======== Data to process
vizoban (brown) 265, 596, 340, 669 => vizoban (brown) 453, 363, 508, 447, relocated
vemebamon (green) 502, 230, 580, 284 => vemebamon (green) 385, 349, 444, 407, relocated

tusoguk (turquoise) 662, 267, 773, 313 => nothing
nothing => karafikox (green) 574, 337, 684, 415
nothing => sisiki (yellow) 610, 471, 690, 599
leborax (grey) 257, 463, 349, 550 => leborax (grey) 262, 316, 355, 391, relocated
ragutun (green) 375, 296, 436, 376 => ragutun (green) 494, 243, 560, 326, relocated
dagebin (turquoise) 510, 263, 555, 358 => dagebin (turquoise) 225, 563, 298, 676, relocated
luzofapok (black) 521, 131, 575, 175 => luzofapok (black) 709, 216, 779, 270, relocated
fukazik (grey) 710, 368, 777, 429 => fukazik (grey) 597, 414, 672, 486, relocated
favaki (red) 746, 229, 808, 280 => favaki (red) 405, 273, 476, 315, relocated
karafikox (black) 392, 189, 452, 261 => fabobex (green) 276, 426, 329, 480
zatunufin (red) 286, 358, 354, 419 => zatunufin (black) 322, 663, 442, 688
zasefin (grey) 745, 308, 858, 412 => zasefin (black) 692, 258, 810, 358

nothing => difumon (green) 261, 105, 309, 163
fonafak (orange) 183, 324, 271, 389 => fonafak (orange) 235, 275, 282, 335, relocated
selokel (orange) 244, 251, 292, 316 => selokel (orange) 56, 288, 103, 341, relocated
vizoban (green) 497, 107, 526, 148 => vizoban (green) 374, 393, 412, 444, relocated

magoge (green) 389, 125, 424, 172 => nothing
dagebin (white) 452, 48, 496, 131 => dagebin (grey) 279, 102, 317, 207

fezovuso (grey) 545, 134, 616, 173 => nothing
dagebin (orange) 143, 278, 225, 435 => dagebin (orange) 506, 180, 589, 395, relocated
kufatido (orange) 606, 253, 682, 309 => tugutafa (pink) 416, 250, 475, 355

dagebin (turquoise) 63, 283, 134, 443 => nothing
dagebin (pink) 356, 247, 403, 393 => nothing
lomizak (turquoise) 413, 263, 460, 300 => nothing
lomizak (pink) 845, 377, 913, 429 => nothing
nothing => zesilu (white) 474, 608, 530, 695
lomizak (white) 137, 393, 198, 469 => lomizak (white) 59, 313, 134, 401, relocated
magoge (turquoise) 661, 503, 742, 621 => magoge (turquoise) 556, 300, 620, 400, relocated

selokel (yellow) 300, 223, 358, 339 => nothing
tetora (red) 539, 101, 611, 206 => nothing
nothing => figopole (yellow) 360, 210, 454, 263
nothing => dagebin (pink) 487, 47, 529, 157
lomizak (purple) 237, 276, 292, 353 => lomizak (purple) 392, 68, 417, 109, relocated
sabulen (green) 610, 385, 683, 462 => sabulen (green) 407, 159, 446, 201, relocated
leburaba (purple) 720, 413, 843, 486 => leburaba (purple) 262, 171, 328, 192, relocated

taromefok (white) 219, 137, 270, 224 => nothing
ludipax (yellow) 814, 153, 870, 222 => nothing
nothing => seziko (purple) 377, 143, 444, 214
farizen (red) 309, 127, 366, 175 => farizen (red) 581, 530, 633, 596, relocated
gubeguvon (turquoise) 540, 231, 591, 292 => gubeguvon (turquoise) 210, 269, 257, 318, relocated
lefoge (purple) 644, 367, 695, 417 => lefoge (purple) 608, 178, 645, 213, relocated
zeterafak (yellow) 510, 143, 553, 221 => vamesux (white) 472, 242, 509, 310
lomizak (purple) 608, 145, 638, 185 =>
================
[Exercise details]
Each record should come back exactly as written.

[The completed task]
vizoban (brown) 265, 596, 340, 669 => vizoban (brown) 453, 363, 508, 447, relocated
vemebamon (green) 502, 230, 580, 284 => vemebamon (green) 385, 349, 444, 407, relocated

tusoguk (turquoise) 662, 267, 773, 313 => nothing
nothing => karafikox (green) 574, 337, 684, 415
nothing => sisiki (yellow) 610, 471, 690, 599
leborax (grey) 257, 463, 349, 550 => leborax (grey) 262, 316, 355, 391, relocated
ragutun (green) 375, 296, 436, 376 => ragutun (green) 494, 243, 560, 326, relocated
dagebin (turquoise) 510, 263, 555, 358 => dagebin (turquoise) 225, 563, 298, 676, relocated
luzofapok (black) 521, 131, 575, 175 => luzofapok (black) 709, 216, 779, 270, relocated
fukazik (grey) 710, 368, 777, 429 => fukazik (grey) 597, 414, 672, 486, relocated
favaki (red) 746, 229, 808, 280 => favaki (red) 405, 273, 476, 315, relocated
karafikox (black) 392, 189, 452, 261 => fabobex (green) 276, 426, 329, 480
zatunufin (red) 286, 358, 354, 419 => zatunufin (black) 322, 663, 442, 688
zasefin (grey) 745, 308, 858, 412 => zasefin (black) 692, 258, 810, 358

nothing => difumon (green) 261, 105, 309, 163
fonafak (orange) 183, 324, 271, 389 => fonafak (orange) 235, 275, 282, 335, relocated
selokel (orange) 244, 251, 292, 316 => selokel (orange) 56, 288, 103, 341, relocated
vizoban (green) 497, 107, 526, 148 => vizoban (green) 374, 393, 412, 444, relocated

magoge (green) 389, 125, 424, 172 => nothing
dagebin (white) 452, 48, 496, 131 => dagebin (grey) 279, 102, 317, 207

fezovuso (grey) 545, 134, 616, 173 => nothing
dagebin (orange) 143, 278, 225, 435 => dagebin (orange) 506, 180, 589, 395, relocated
kufatido (orange) 606, 253, 682, 309 => tugutafa (pink) 416, 250, 475, 355

dagebin (turquoise) 63, 283, 134, 443 => nothing
dagebin (pink) 356, 247, 403, 393 => nothing
lomizak (turquoise) 413, 263, 460, 300 => nothing
lomizak (pink) 845, 377, 913, 429 => nothing
nothing => zesilu (white) 474, 608, 530, 695
lomizak (white) 137, 393, 198, 469 => lomizak (white) 59, 313, 134, 401, relocated
magoge (turquoise) 661, 503, 742, 621 => magoge (turquoise) 556, 300, 620, 400, relocated

selokel (yellow) 300, 223, 358, 339 => nothing
tetora (red) 539, 101, 611, 206 => nothing
nothing => figopole (yellow) 360, 210, 454, 263
nothing => dagebin (pink) 487, 47, 529, 157
lomizak (purple) 237, 276, 292, 353 => lomizak (purple) 392, 68, 417, 109, relocated
sabulen (green) 610, 385, 683, 462 => sabulen (green) 407, 159, 446, 201, relocated
leburaba (purple) 720, 413, 843, 486 => leburaba (purple) 262, 171, 328, 192, relocated

taromefok (white) 219, 137, 270, 224 => nothing
ludipax (yellow) 814, 153, 870, 222 => nothing
nothing => seziko (purple) 377, 143, 444, 214
farizen (red) 309, 127, 366, 175 => farizen (red) 581, 530, 633, 596, relocated
gubeguvon (turquoise) 540, 231, 591, 292 => gubeguvon (turquoise) 210, 269, 257, 318, relocated
lefoge (purple) 644, 367, 695, 417 => lefoge (purple) 608, 178, 645, 213, relocated
zeterafak (yellow) 510, 143, 553, 221 => vamesux (white) 472, 242, 509, 310
lomizak (purple) 608, 145, 638, 185 =>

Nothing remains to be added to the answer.